What you are asked to do. Reproduce exactly the lines that run from the start of the records below to the line with "LIGHT3 pin OUT: A6 -> A2", inclusive.
------ Material shown ------
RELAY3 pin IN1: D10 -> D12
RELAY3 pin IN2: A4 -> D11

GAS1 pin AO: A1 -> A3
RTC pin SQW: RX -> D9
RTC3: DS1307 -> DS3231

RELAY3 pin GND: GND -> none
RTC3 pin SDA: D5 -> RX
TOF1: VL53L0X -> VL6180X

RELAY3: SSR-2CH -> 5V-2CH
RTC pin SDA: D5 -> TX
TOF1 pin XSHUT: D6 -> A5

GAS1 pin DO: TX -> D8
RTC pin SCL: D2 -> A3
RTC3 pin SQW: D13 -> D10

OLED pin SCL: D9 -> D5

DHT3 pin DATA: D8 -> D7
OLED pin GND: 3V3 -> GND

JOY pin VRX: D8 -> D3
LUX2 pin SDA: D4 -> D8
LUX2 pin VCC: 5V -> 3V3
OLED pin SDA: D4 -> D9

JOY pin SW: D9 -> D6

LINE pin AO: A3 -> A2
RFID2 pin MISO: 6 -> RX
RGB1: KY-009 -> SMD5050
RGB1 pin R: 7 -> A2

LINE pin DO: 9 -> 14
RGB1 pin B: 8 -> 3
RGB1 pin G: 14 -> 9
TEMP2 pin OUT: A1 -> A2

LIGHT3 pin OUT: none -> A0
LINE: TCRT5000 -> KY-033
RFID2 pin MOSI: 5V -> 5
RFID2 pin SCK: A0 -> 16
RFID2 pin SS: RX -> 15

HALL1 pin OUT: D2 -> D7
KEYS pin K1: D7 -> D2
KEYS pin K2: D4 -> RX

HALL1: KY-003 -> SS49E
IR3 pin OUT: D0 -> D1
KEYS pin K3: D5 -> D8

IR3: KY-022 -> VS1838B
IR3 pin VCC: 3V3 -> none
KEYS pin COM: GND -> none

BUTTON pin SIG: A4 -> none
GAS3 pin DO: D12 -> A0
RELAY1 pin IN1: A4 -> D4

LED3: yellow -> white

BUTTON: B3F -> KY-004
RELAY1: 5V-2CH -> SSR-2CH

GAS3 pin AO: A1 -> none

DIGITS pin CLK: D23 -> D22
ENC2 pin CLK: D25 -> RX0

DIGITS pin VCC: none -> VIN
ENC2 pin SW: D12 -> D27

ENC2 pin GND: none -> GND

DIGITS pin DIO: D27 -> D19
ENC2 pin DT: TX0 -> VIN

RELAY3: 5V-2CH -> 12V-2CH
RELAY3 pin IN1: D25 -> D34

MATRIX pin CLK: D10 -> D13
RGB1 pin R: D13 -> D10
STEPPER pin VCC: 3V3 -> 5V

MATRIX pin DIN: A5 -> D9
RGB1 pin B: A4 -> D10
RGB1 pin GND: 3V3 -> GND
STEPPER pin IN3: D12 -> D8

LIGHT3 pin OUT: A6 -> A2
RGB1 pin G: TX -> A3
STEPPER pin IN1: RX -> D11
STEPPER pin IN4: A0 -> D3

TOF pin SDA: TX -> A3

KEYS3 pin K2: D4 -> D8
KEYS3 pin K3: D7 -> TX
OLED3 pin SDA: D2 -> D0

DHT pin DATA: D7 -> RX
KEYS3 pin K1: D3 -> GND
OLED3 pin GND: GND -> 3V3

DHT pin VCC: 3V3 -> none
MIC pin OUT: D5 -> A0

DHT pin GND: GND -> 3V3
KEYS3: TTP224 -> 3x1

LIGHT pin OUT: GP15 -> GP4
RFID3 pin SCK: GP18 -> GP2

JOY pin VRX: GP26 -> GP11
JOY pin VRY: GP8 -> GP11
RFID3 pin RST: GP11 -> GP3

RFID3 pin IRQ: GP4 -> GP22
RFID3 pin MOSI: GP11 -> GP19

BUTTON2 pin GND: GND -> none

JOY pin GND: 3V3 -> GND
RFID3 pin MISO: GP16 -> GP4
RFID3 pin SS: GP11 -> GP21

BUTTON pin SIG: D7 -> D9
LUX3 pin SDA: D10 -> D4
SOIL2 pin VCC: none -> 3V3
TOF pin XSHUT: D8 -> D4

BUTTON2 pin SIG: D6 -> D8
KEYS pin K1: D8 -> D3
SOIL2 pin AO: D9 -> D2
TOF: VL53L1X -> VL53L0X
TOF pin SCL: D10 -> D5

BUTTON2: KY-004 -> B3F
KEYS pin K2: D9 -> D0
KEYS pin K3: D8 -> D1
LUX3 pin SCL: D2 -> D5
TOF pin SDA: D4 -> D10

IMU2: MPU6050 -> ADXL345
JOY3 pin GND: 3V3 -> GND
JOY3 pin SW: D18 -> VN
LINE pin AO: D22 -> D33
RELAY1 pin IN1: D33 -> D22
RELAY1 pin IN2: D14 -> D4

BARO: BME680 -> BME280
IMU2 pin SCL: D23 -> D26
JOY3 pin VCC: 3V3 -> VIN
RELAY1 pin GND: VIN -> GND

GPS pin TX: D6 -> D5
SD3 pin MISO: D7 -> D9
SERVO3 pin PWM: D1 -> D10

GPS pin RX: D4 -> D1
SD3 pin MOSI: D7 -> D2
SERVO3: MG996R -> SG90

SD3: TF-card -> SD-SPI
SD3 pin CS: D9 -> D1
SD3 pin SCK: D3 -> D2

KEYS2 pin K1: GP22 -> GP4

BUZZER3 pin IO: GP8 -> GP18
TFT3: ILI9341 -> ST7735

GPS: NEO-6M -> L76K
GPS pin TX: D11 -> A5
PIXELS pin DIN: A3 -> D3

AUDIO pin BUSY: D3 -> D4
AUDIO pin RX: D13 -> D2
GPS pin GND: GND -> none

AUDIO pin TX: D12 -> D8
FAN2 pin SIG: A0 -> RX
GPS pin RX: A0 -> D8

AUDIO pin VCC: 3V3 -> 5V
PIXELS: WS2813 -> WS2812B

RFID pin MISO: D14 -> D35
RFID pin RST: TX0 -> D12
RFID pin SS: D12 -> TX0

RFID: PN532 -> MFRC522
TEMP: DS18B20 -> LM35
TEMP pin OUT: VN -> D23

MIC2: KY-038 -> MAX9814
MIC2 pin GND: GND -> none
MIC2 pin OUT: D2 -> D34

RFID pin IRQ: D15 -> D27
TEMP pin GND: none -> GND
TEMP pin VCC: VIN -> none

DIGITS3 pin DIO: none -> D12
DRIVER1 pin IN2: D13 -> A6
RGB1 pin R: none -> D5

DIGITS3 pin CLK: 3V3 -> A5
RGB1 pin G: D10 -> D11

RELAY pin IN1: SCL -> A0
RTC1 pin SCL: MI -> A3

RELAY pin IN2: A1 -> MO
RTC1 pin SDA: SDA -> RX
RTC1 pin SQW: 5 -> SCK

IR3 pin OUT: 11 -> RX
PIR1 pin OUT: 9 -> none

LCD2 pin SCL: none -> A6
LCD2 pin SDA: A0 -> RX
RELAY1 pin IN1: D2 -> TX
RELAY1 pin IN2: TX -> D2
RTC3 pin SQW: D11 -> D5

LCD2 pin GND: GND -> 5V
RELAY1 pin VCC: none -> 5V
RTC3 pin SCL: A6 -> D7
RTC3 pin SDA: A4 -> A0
------
Result of this exercise.
RELAY3 pin IN1: D10 -> D12
RELAY3 pin IN2: A4 -> D11

GAS1 pin AO: A1 -> A3
RTC pin SQW: RX -> D9
RTC3: DS1307 -> DS3231

RELAY3 pin GND: GND -> none
RTC3 pin SDA: D5 -> RX
TOF1: VL53L0X -> VL6180X

RELAY3: SSR-2CH -> 5V-2CH
RTC pin SDA: D5 -> TX
TOF1 pin XSHUT: D6 -> A5

GAS1 pin DO: TX -> D8
RTC pin SCL: D2 -> A3
RTC3 pin SQW: D13 -> D10

OLED pin SCL: D9 -> D5

DHT3 pin DATA: D8 -> D7
OLED pin GND: 3V3 -> GND

JOY pin VRX: D8 -> D3
LUX2 pin SDA: D4 -> D8
LUX2 pin VCC: 5V -> 3V3
OLED pin SDA: D4 -> D9

JOY pin SW: D9 -> D6

LINE pin AO: A3 -> A2
RFID2 pin MISO: 6 -> RX
RGB1: KY-009 -> SMD5050
RGB1 pin R: 7 -> A2

LINE pin DO: 9 -> 14
RGB1 pin B: 8 -> 3
RGB1 pin G: 14 -> 9
TEMP2 pin OUT: A1 -> A2

LIGHT3 pin OUT: none -> A0
LINE: TCRT5000 -> KY-033
RFID2 pin MOSI: 5V -> 5
RFID2 pin SCK: A0 -> 16
RFID2 pin SS: RX -> 15

HALL1 pin OUT: D2 -> D7
KEYS pin K1: D7 -> D2
KEYS pin K2: D4 -> RX

HALL1: KY-003 -> SS49E
IR3 pin OUT: D0 -> D1
KEYS pin K3: D5 -> D8

IR3: KY-022 -> VS1838B
IR3 pin VCC: 3V3 -> none
KEYS pin COM: GND -> none

BUTTON pin SIG: A4 -> none
GAS3 pin DO: D12 -> A0
RELAY1 pin IN1: A4 -> D4

LED3: yellow -> white

BUTTON: B3F -> KY-004
RELAY1: 5V-2CH -> SSR-2CH

GAS3 pin AO: A1 -> none

DIGITS pin CLK: D23 -> D22
ENC2 pin CLK: D25 -> RX0

DIGITS pin VCC: none -> VIN
ENC2 pin SW: D12 -> D27

ENC2 pin GND: none -> GND

DIGITS pin DIO: D27 -> D19
ENC2 pin DT: TX0 -> VIN

RELAY3: 5V-2CH -> 12V-2CH
RELAY3 pin IN1: D25 -> D34

MATRIX pin CLK: D10 -> D13
RGB1 pin R: D13 -> D10
STEPPER pin VCC: 3V3 -> 5V

MATRIX pin DIN: A5 -> D9
RGB1 pin B: A4 -> D10
RGB1 pin GND: 3V3 -> GND
STEPPER pin IN3: D12 -> D8

LIGHT3 pin OUT: A6 -> A2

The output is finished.